■ **ASSIGNMENT**: Apart from the images, the records below need to be copied exactly.

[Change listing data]
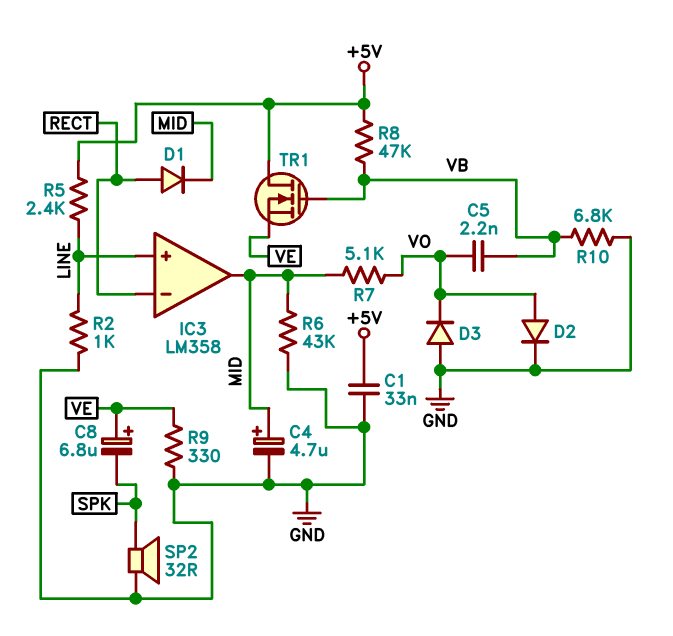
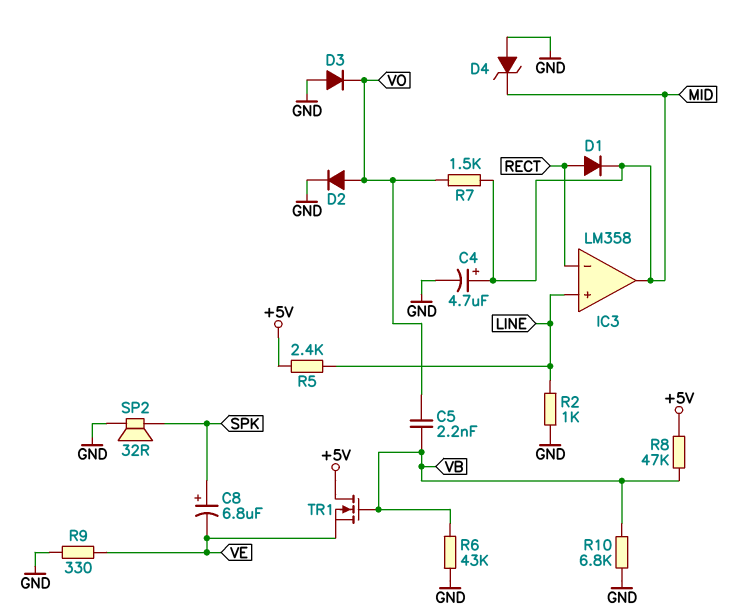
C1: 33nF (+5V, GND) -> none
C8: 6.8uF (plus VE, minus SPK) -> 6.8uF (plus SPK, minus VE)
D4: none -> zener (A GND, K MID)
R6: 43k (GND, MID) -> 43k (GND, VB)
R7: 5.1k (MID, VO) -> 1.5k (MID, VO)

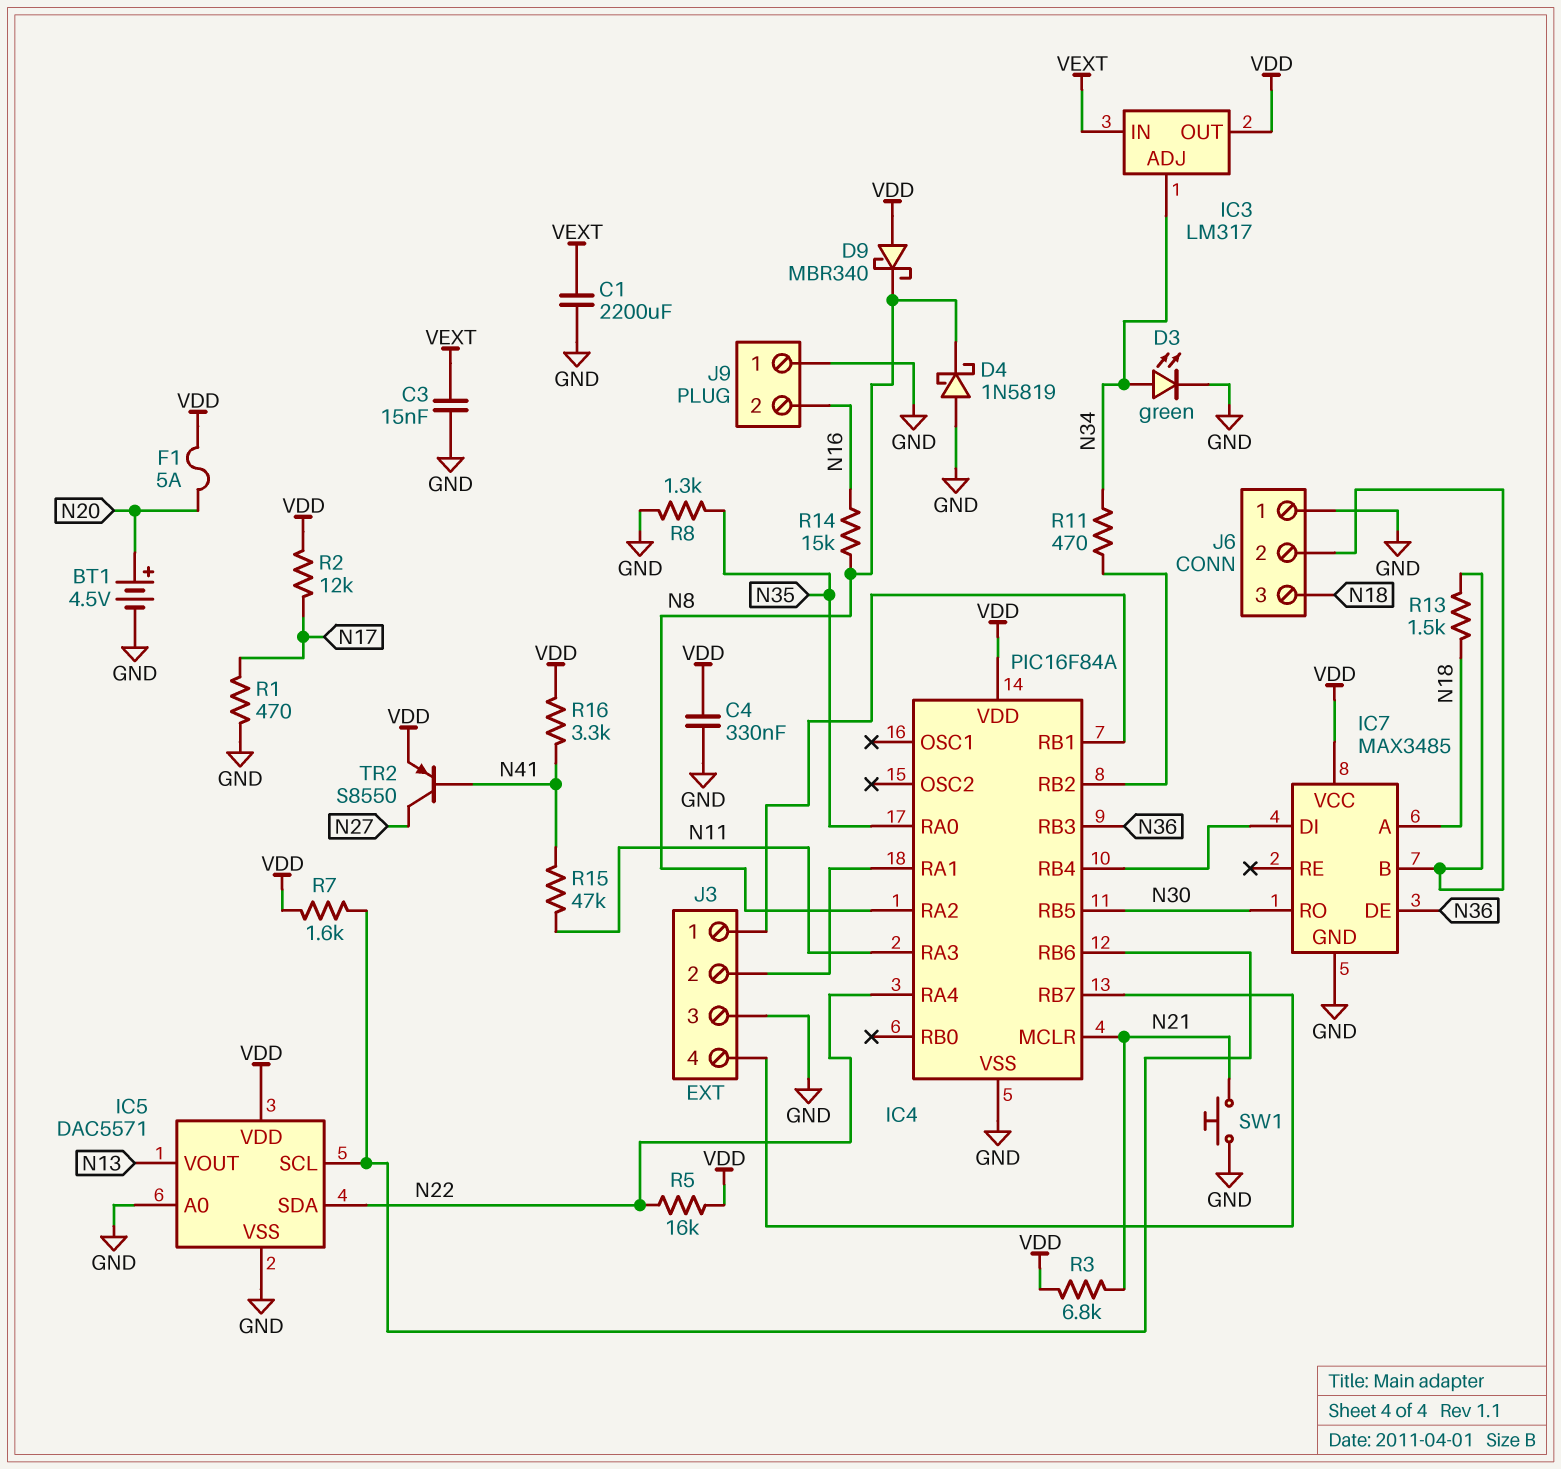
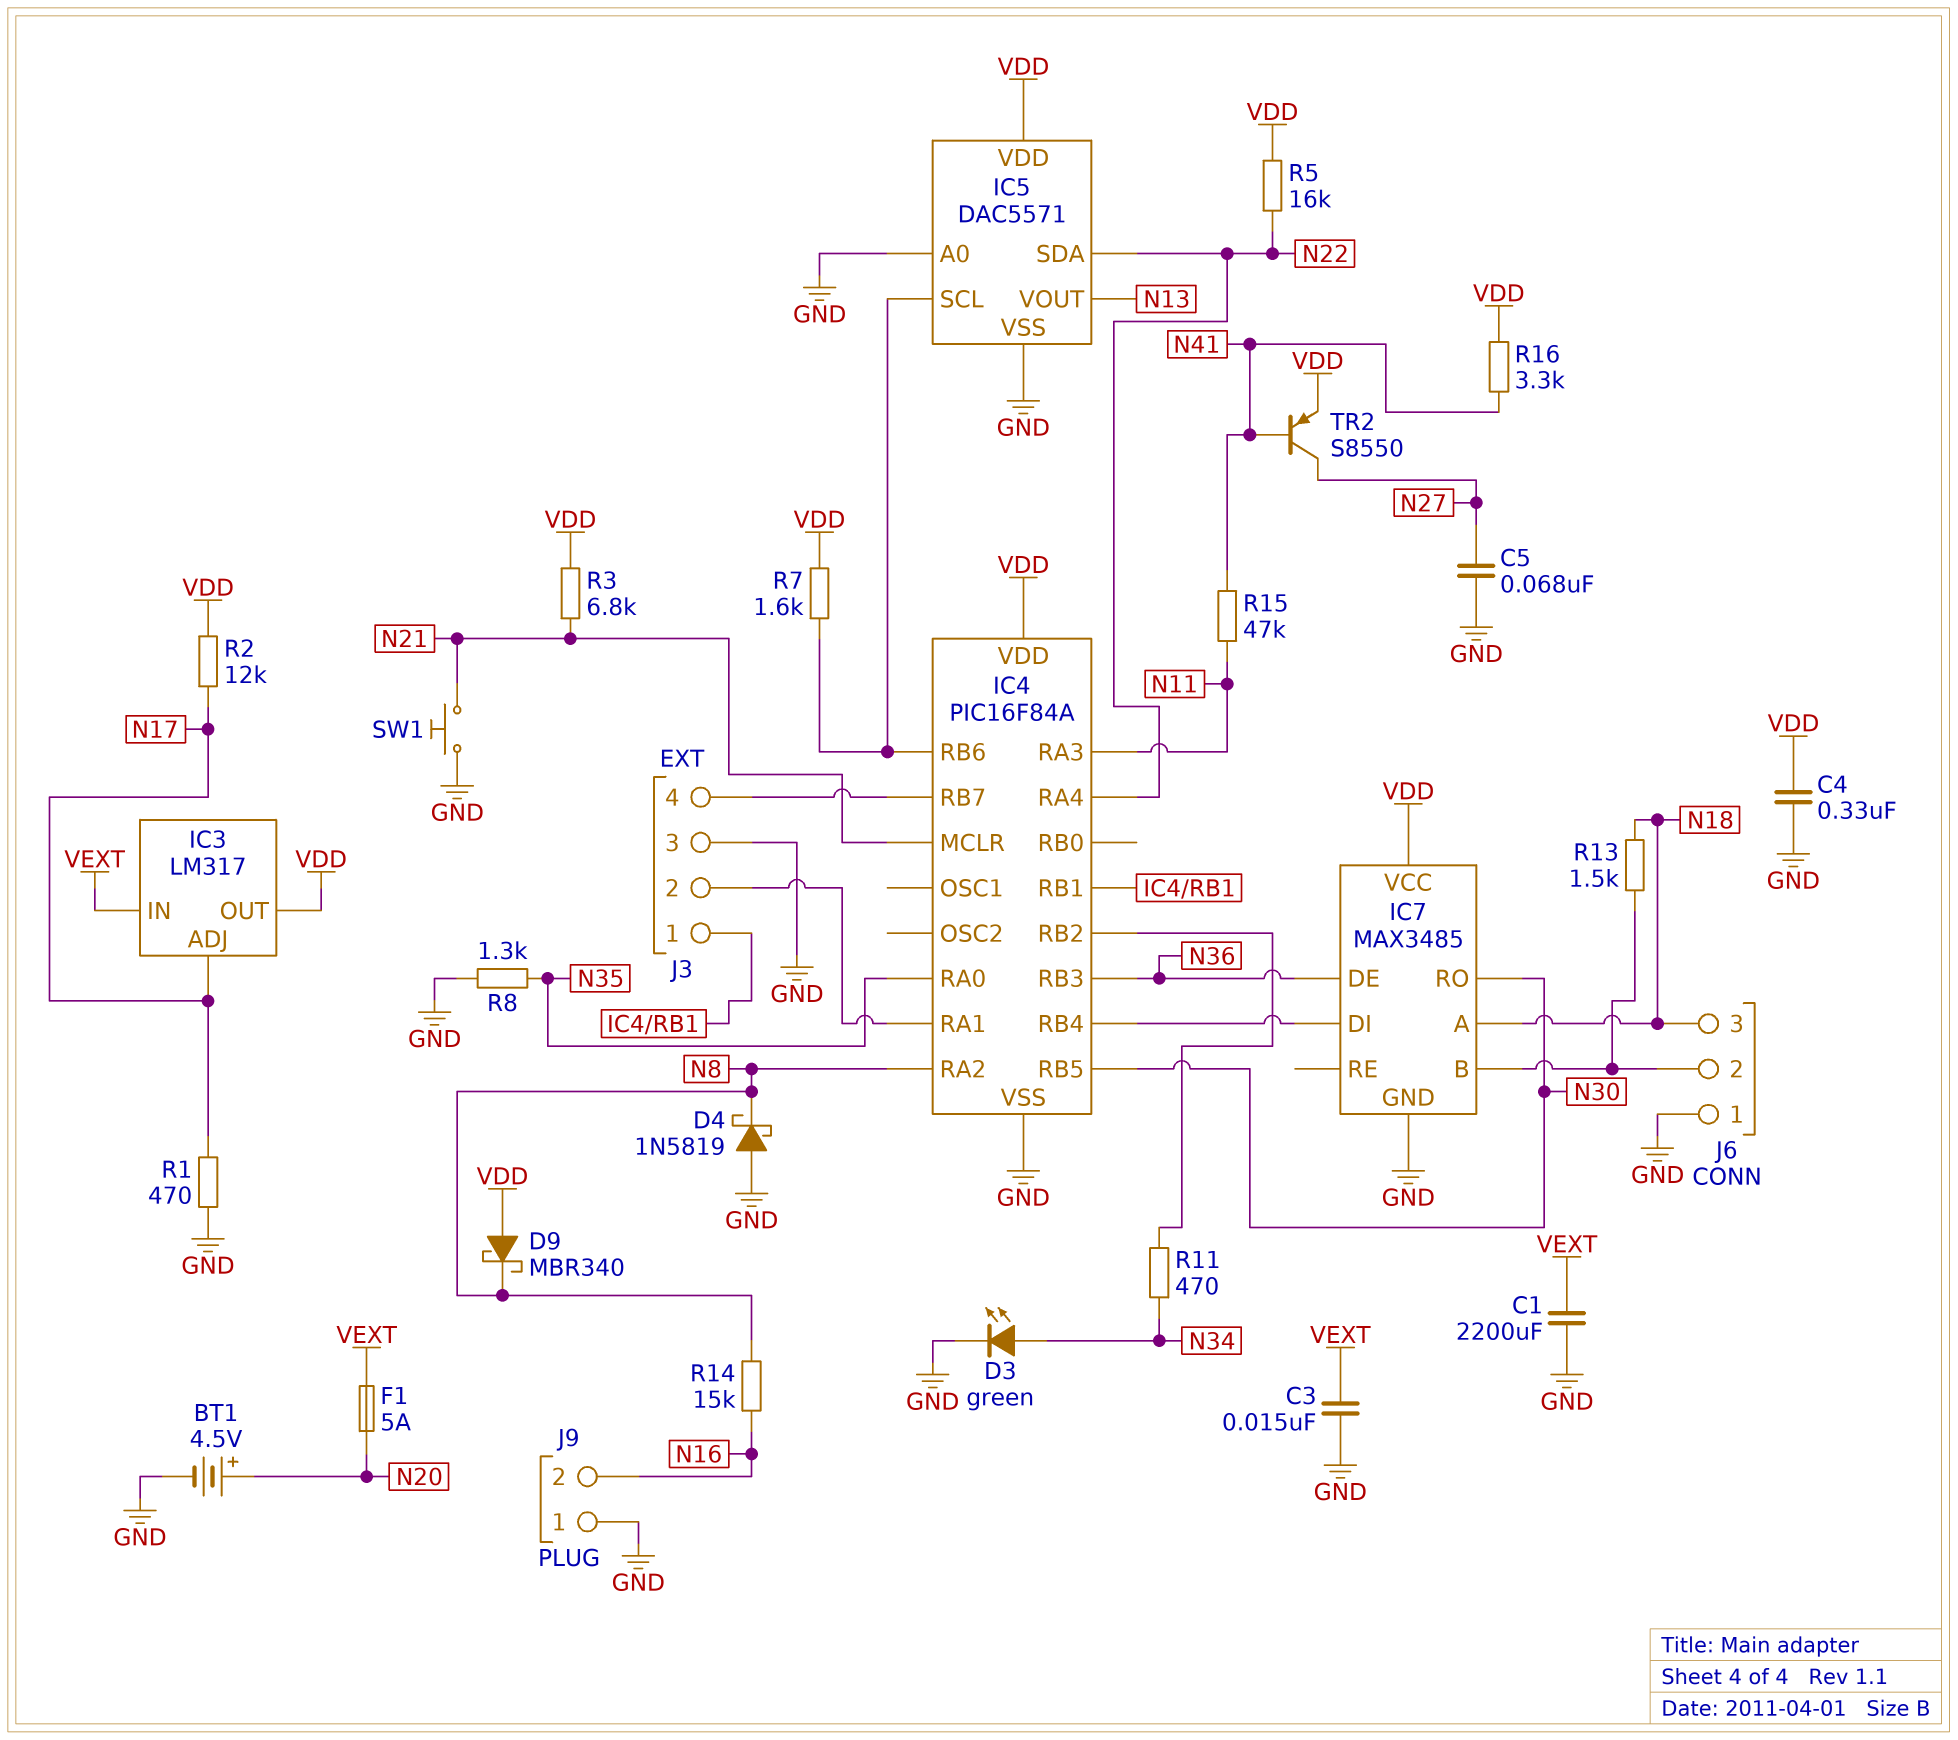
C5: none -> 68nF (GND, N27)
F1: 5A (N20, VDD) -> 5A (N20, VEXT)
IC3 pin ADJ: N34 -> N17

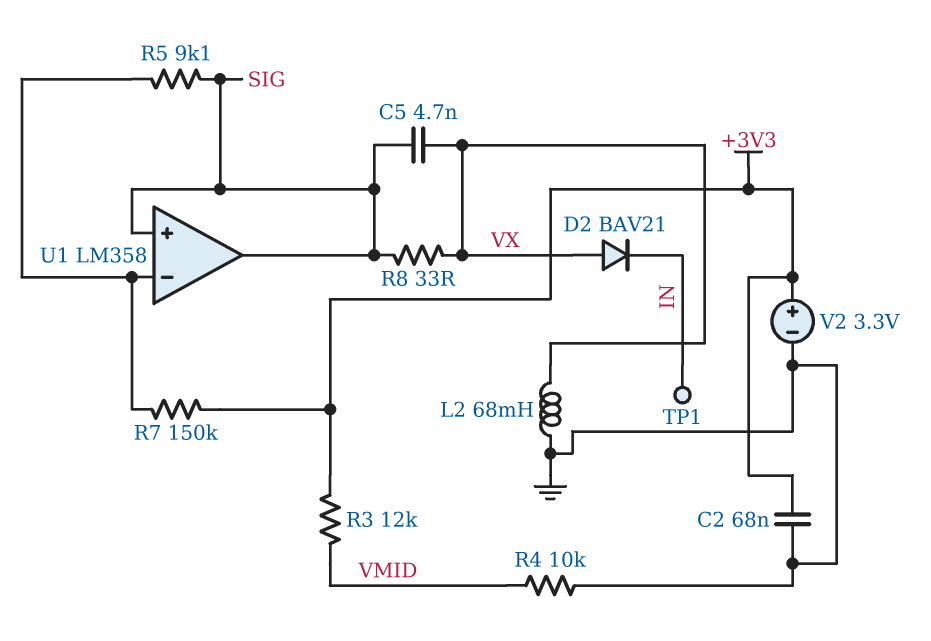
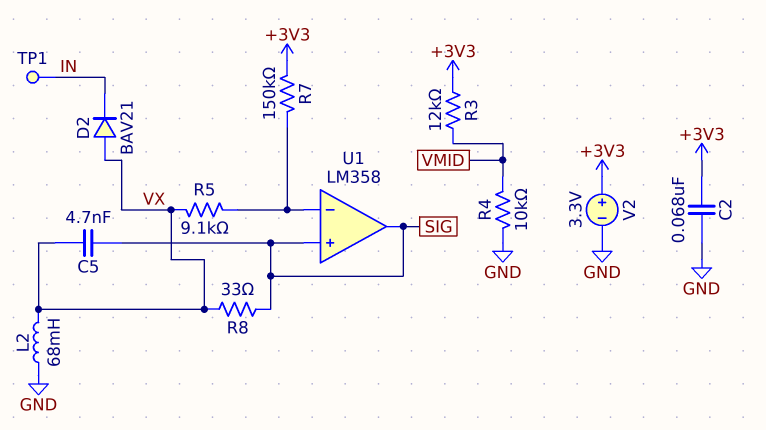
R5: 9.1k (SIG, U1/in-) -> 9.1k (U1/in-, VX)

■ **SOLUTION TO THE EXERCISE**:
C1: 33nF (+5V, GND) -> none
C8: 6.8uF (plus VE, minus SPK) -> 6.8uF (plus SPK, minus VE)
D4: none -> zener (A GND, K MID)
R6: 43k (GND, MID) -> 43k (GND, VB)
R7: 5.1k (MID, VO) -> 1.5k (MID, VO)

C5: none -> 68nF (GND, N27)
F1: 5A (N20, VDD) -> 5A (N20, VEXT)
IC3 pin ADJ: N34 -> N17

R5: 9.1k (SIG, U1/in-) -> 9.1k (U1/in-, VX)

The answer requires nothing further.